### GIVEN RECORDS:
-=-=-
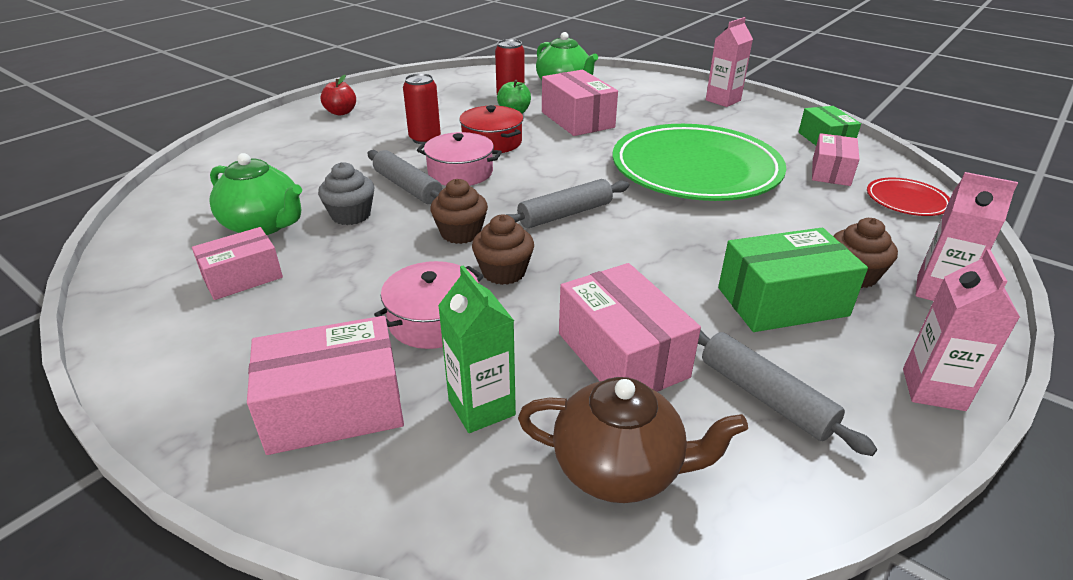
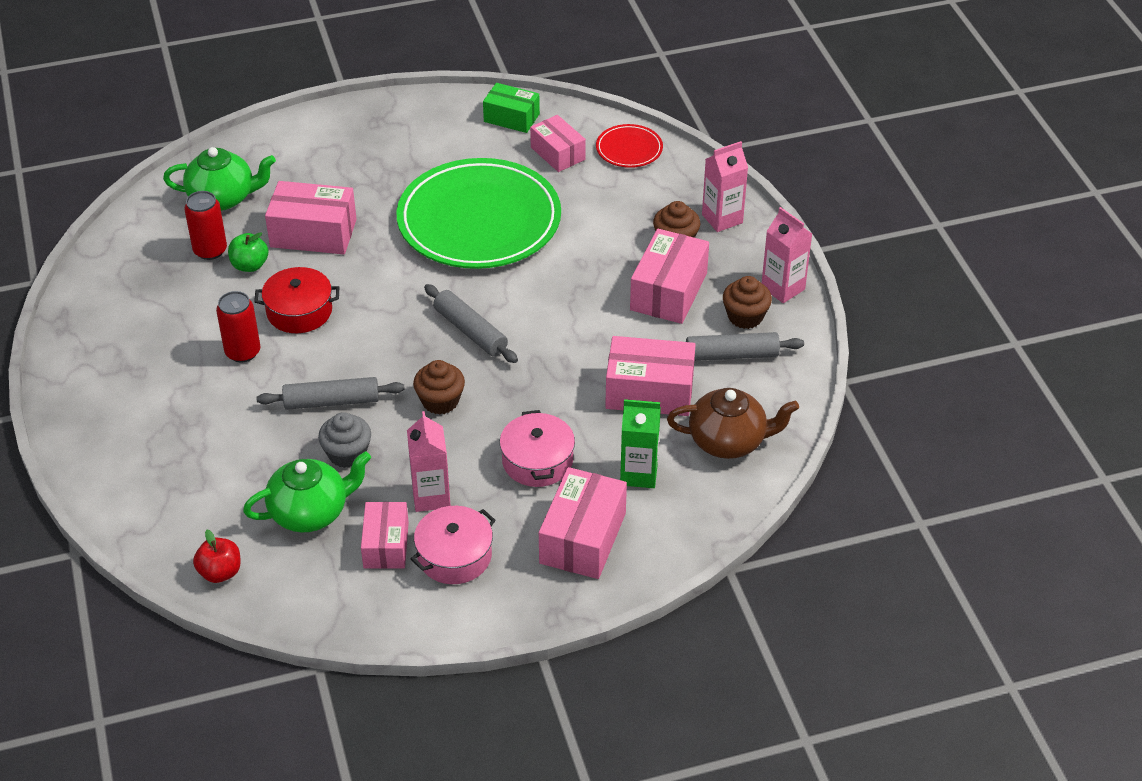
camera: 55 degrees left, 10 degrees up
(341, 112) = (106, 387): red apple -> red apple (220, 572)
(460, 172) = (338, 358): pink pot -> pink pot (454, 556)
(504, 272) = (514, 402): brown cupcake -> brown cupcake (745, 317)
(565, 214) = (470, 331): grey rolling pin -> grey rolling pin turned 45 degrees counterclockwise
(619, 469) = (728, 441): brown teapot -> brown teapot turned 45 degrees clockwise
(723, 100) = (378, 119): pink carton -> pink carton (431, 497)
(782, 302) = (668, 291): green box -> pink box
-=-=-
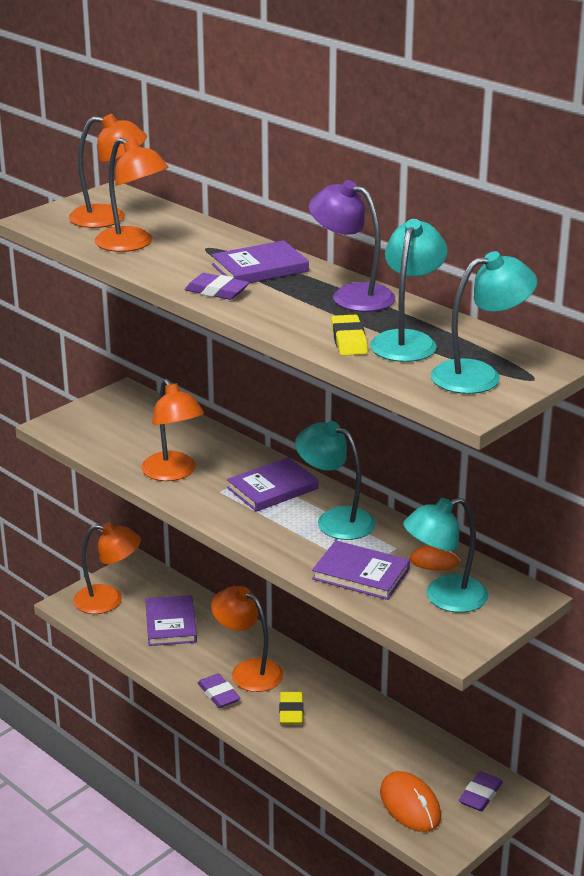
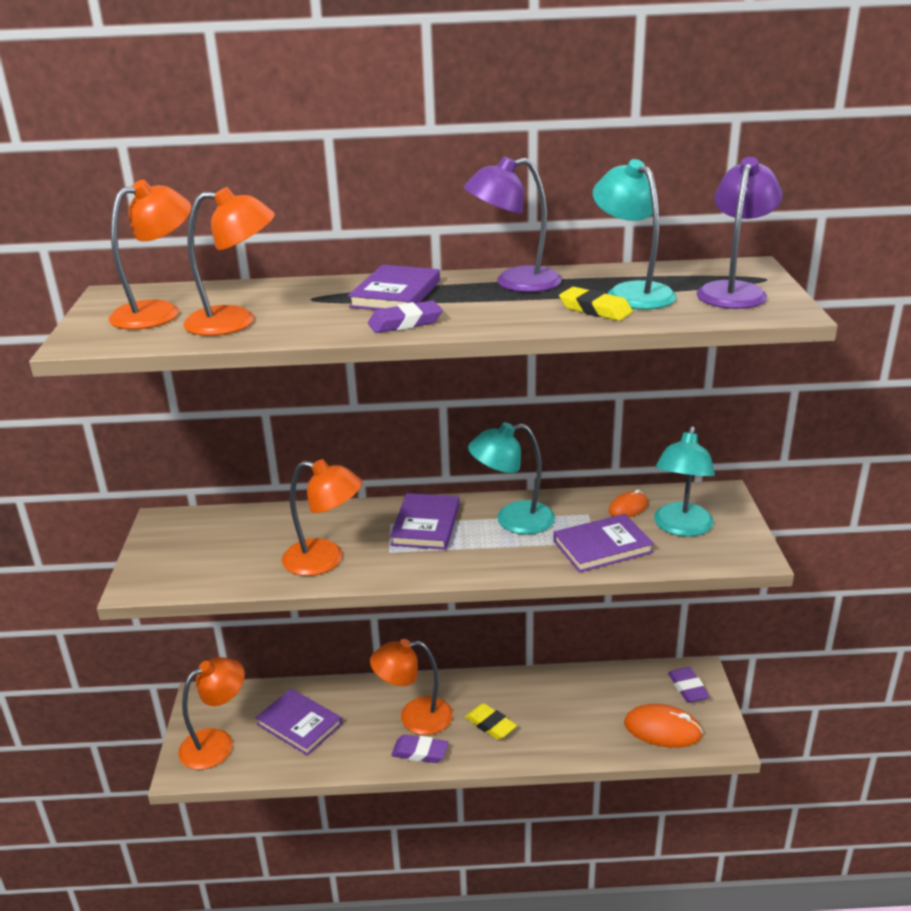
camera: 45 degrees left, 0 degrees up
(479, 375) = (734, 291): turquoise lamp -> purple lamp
-=-=-
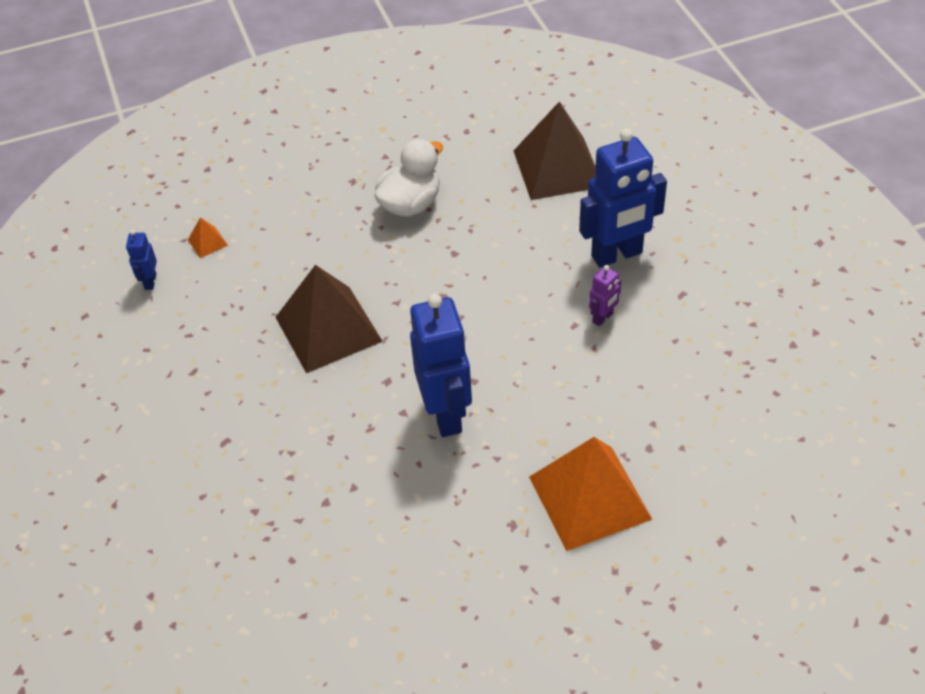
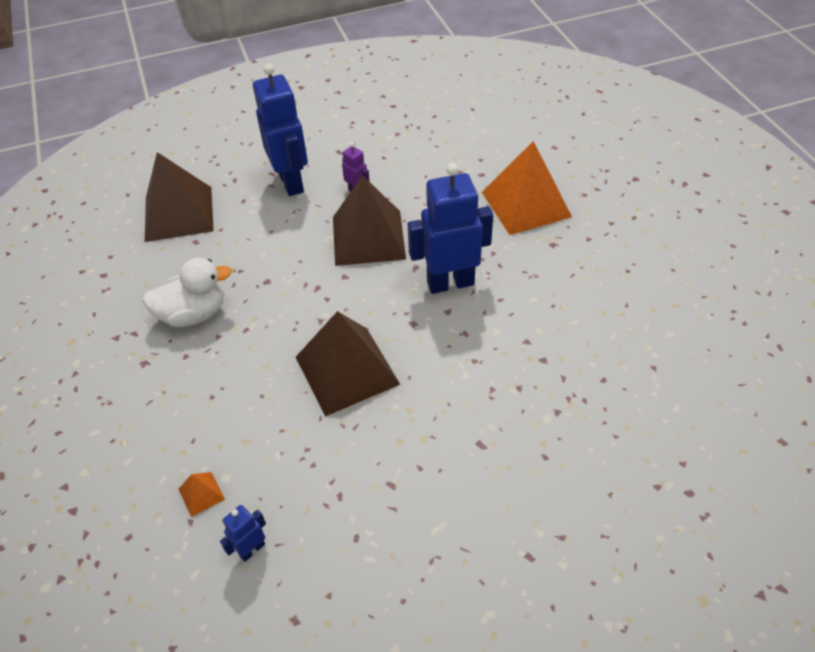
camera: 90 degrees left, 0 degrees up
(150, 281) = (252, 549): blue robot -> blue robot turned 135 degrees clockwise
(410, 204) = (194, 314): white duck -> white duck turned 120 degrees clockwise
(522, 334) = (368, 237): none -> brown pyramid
-=-=-
### WORK INSTRUCTIONS:
Using the data above, reproduce exactly the lines between those holding "camera: 55 degrees left, 10 degrees up" and "(504, 272) = (514, 402): brown", inclusive, and no others.

### OUTPUT FOR THIS EXERCISE:
camera: 55 degrees left, 10 degrees up
(341, 112) = (106, 387): red apple -> red apple (220, 572)
(460, 172) = (338, 358): pink pot -> pink pot (454, 556)
(504, 272) = (514, 402): brown cupcake -> brown cupcake (745, 317)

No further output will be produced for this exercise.